Assigned task
Only the pictures are dropped. Restate each line below word for word.

Scene comparison data
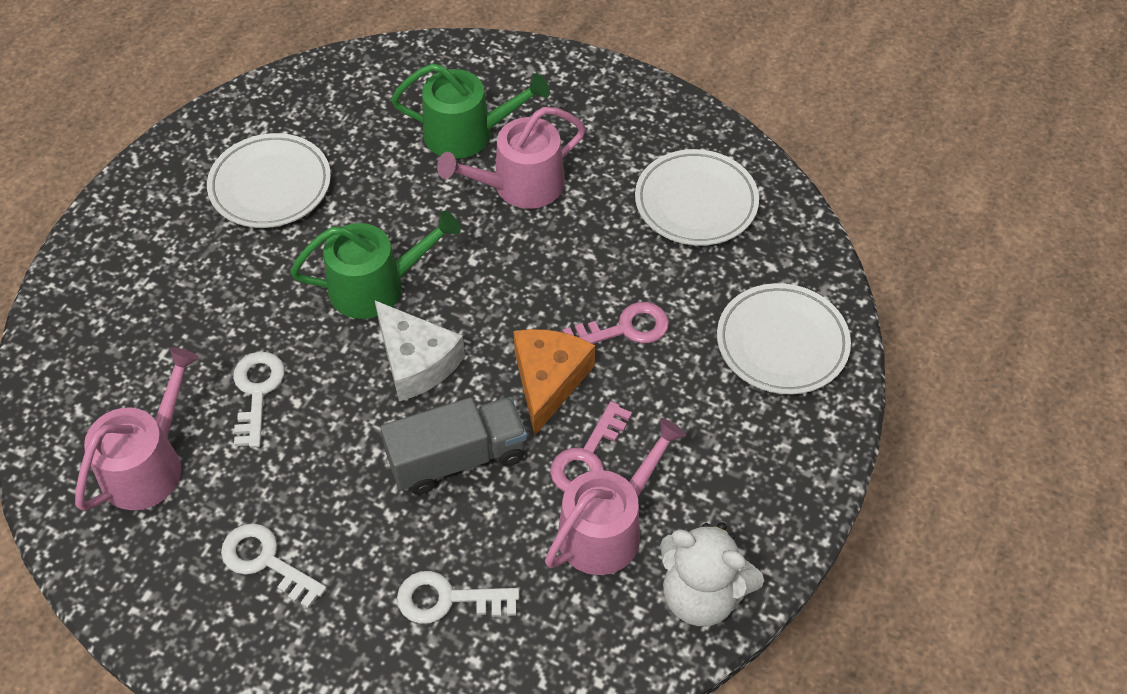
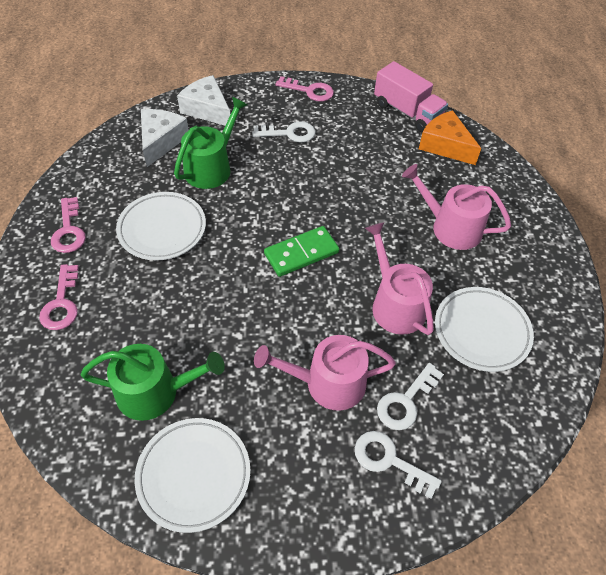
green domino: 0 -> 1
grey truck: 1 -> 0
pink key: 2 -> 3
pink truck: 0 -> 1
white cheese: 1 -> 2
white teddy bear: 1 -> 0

Result for this task
green domino: 0 -> 1
grey truck: 1 -> 0
pink key: 2 -> 3
pink truck: 0 -> 1
white cheese: 1 -> 2
white teddy bear: 1 -> 0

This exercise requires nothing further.